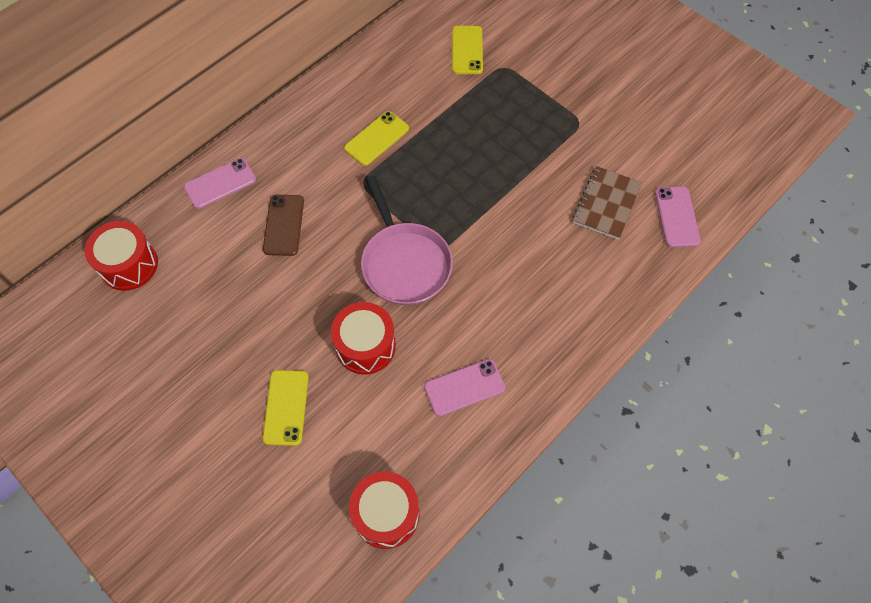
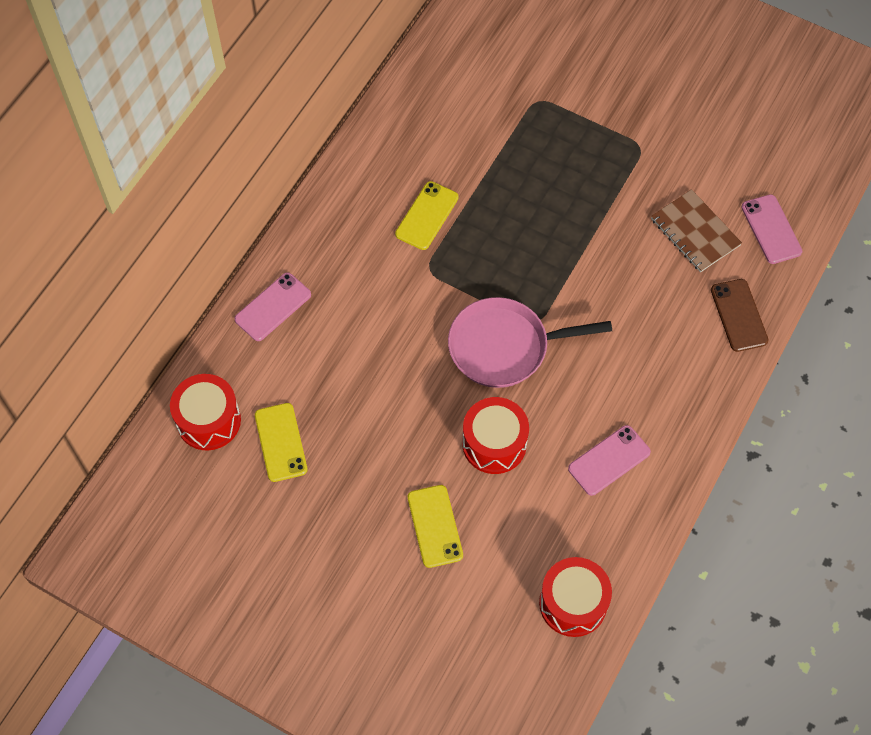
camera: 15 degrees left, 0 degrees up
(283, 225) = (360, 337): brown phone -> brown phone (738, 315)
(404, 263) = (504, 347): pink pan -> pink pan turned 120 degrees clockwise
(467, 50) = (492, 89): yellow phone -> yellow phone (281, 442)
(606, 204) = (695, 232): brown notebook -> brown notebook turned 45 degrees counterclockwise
══════
**EXERCISE DETAILS**
Your task is to set down exactly the lines from the line containing "(404, 263) = (504, 347): pink" to the end of the data above, including both ends.

**RESPONSE AREA**
(404, 263) = (504, 347): pink pan -> pink pan turned 120 degrees clockwise
(467, 50) = (492, 89): yellow phone -> yellow phone (281, 442)
(606, 204) = (695, 232): brown notebook -> brown notebook turned 45 degrees counterclockwise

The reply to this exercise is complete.